ACTION ITEM:
Could you copy exactly the lines from the one containing "yellow line: (1053, 1579)" through the last line of the records below, and nothing else?

Before and after coordinates:
==*==

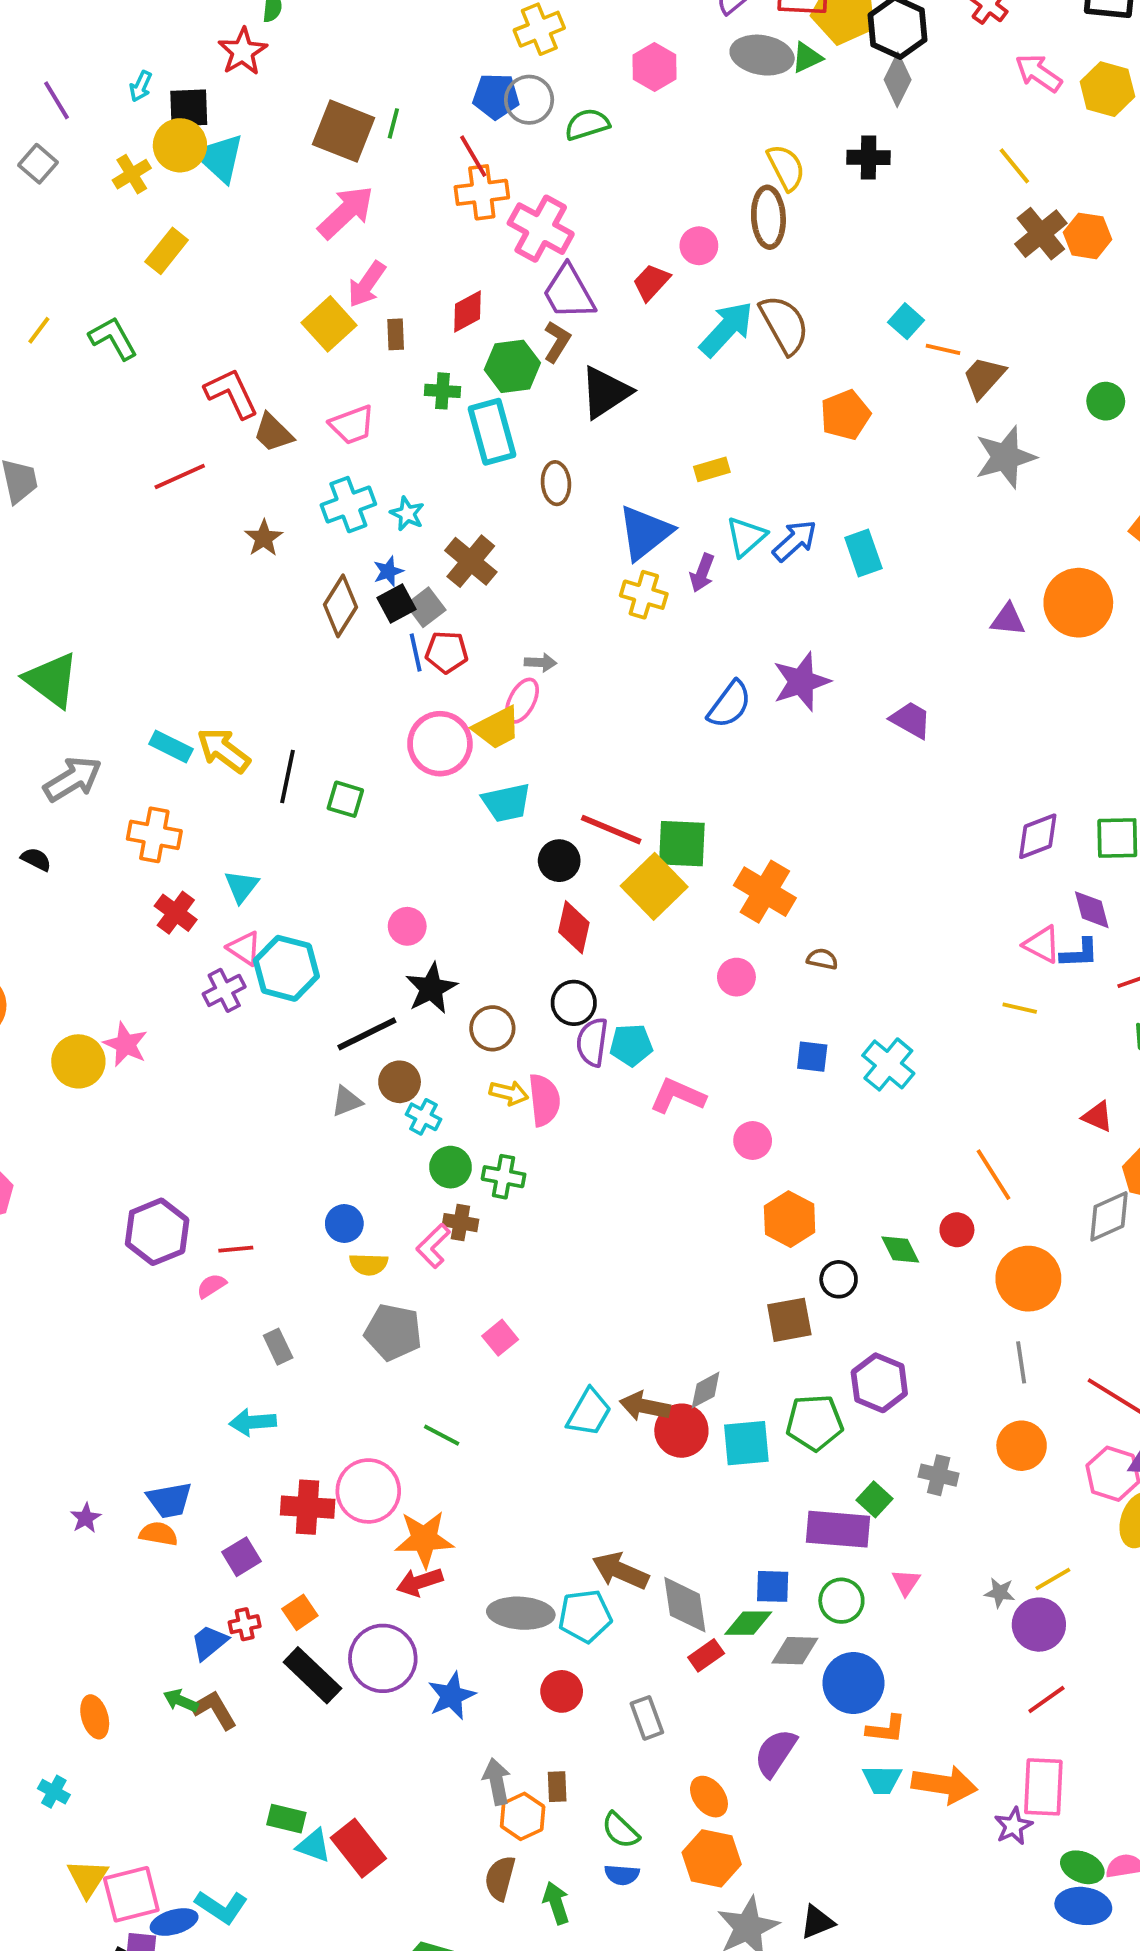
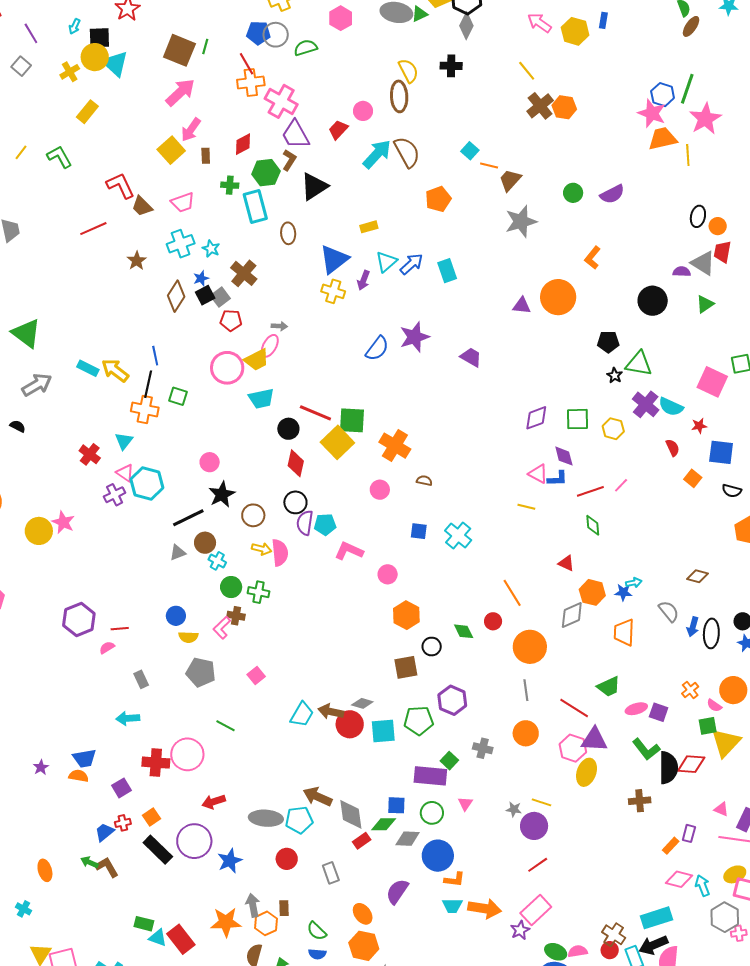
blue line: (416, 653) -> (155, 356), moved
orange cross: (154, 835) -> (145, 409), moved
gray diamond: (706, 1390) -> (362, 703), turned 45
orange star: (424, 1539) -> (226, 922), moved
yellow line: (1053, 1579) -> (541, 802), turned 48
pink rectangle: (1043, 1787) -> (536, 910), turned 44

==*==

OUTPUT OF THE EXERCISE:
yellow line: (1053, 1579) -> (541, 802), turned 48
pink rectangle: (1043, 1787) -> (536, 910), turned 44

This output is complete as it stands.